- [Assigned task] The listing below holds a line with "BT pin TXD: B4 -> B10" and a later line with "RTC pin SQW: B10 -> B4". Write out those two lines and every line between them, exactly, and nothing else.

- [Dataset excerpts]
^^^^^^^^^^^^^^^^

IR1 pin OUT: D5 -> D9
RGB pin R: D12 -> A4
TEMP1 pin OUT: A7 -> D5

^^^^^^^^^^^^^^^^

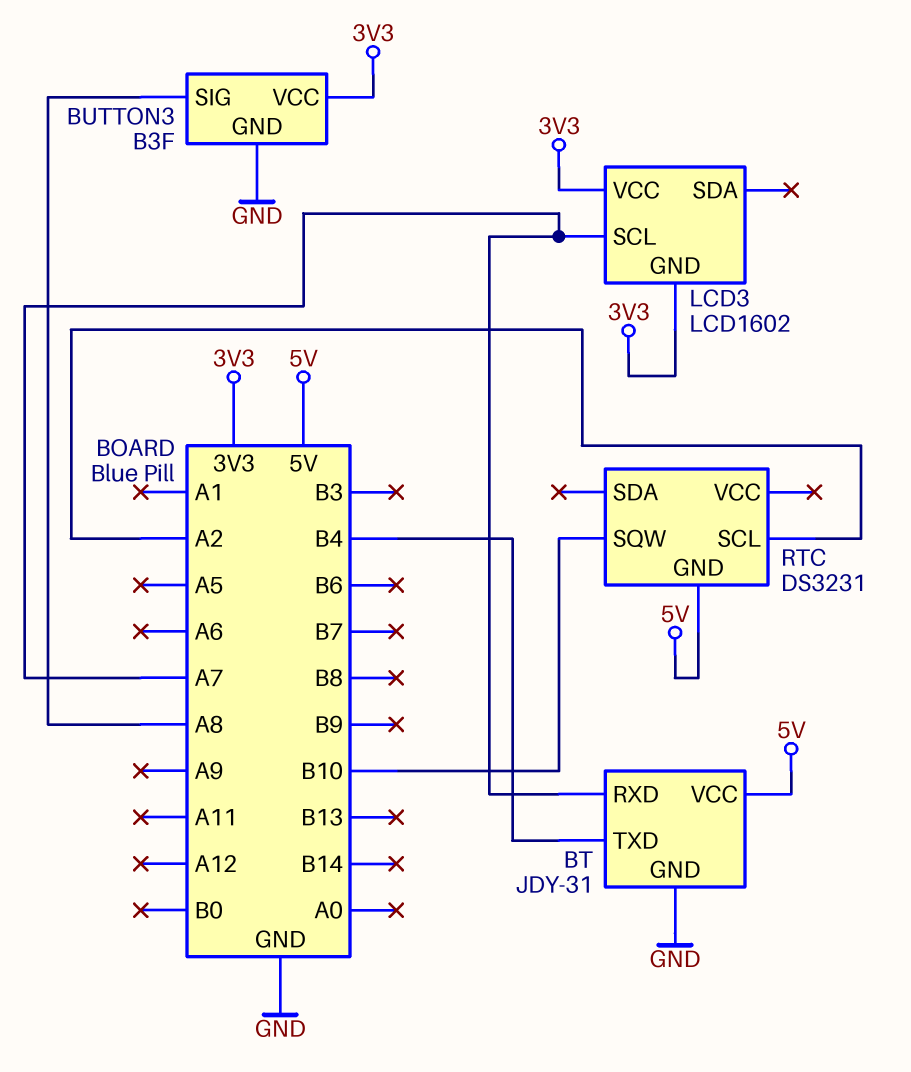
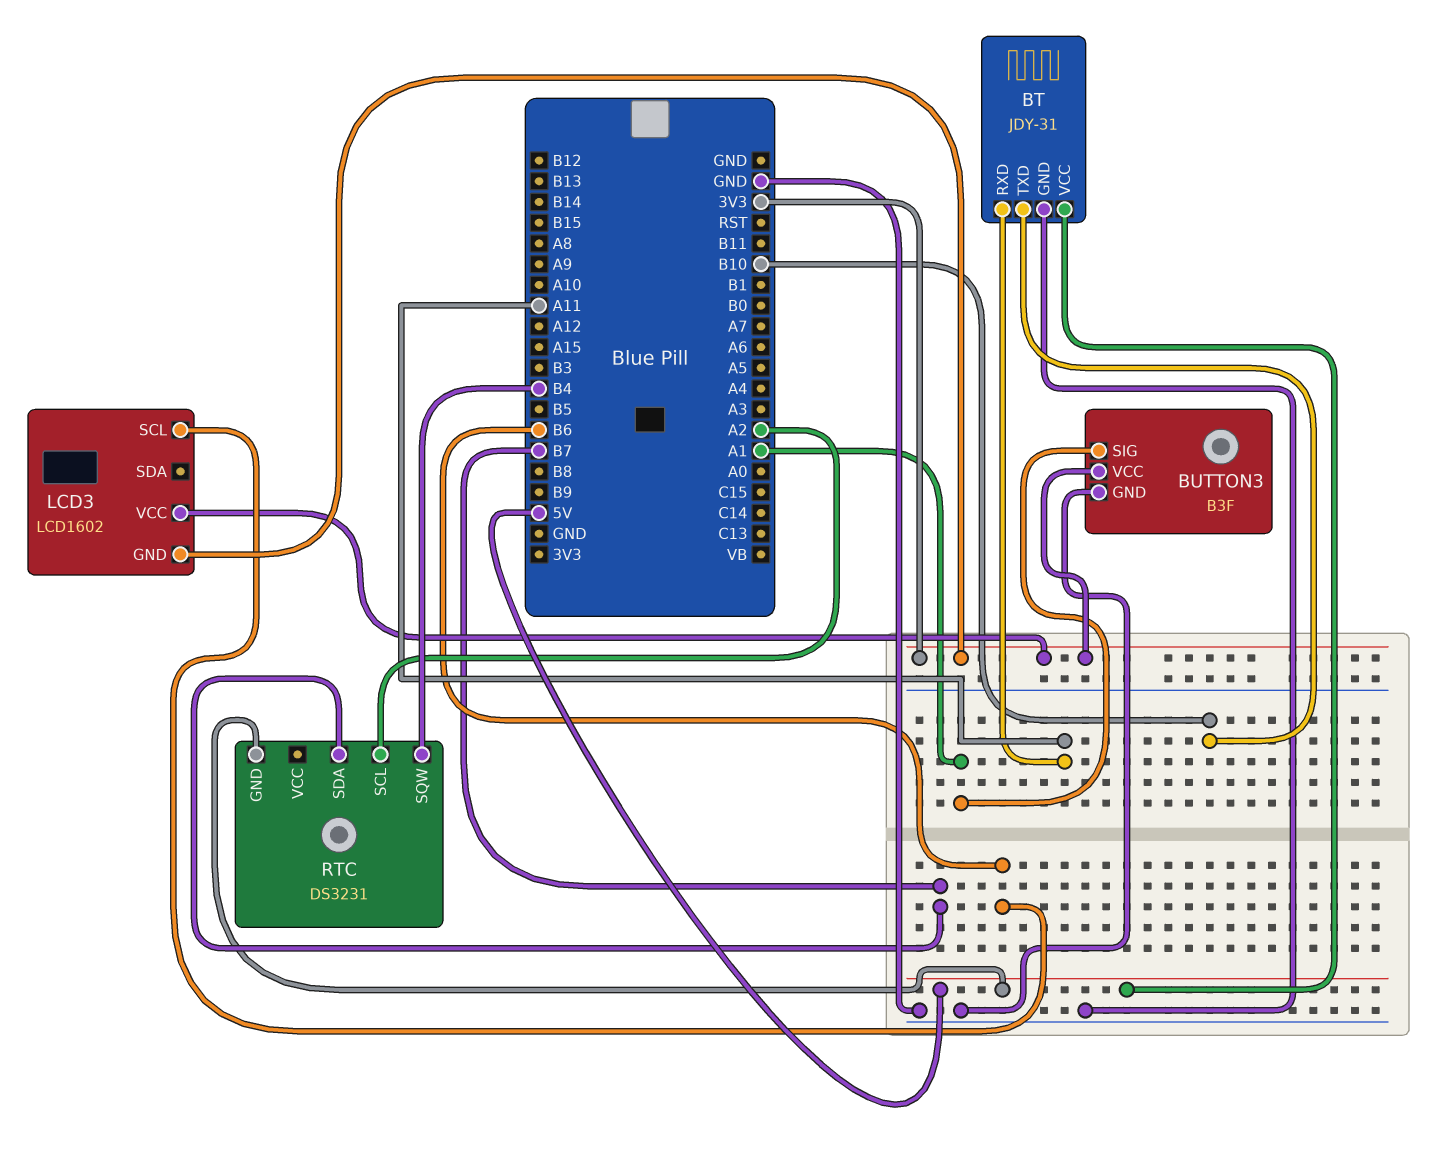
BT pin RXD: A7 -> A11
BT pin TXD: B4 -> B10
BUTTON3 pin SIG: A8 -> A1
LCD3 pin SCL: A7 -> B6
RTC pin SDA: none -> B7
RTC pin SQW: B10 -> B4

^^^^^^^^^^^^^^^^

- [Output]
BT pin TXD: B4 -> B10
BUTTON3 pin SIG: A8 -> A1
LCD3 pin SCL: A7 -> B6
RTC pin SDA: none -> B7
RTC pin SQW: B10 -> B4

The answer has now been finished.